WHAT IS BEING ASKED
In the data below, find the line that contains "orange gift: 11 -> 12" and the line that contains "turquoise flashlight: 2 -> 4". Copy both, plus every line between them, exactly.

[Scene content tallies]
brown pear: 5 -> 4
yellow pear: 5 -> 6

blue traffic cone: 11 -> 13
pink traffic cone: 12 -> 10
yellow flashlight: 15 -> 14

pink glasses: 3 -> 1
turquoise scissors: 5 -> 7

==

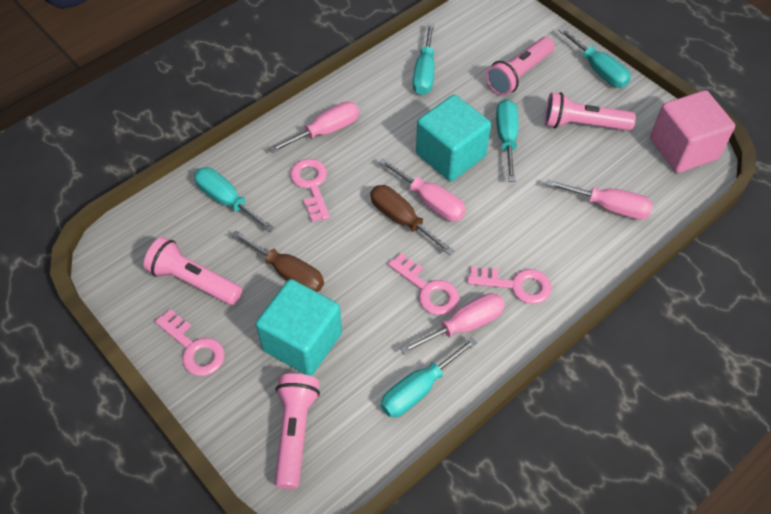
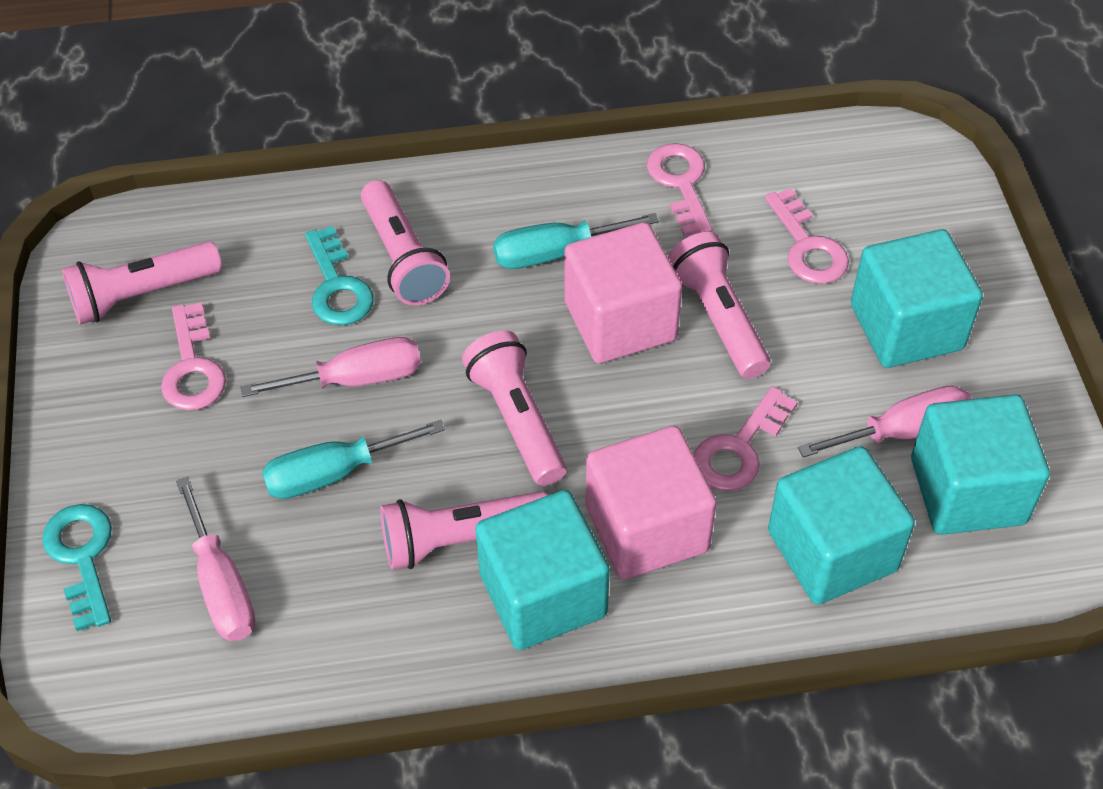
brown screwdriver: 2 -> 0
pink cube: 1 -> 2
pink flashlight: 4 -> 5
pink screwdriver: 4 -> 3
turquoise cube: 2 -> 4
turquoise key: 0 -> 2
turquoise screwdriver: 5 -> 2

==

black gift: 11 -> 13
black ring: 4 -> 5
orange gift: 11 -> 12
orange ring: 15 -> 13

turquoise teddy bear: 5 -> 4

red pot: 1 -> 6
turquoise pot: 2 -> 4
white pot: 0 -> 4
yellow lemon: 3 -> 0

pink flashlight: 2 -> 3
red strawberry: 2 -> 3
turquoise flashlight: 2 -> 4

COMPLETED EXERCISE
orange gift: 11 -> 12
orange ring: 15 -> 13

turquoise teddy bear: 5 -> 4

red pot: 1 -> 6
turquoise pot: 2 -> 4
white pot: 0 -> 4
yellow lemon: 3 -> 0

pink flashlight: 2 -> 3
red strawberry: 2 -> 3
turquoise flashlight: 2 -> 4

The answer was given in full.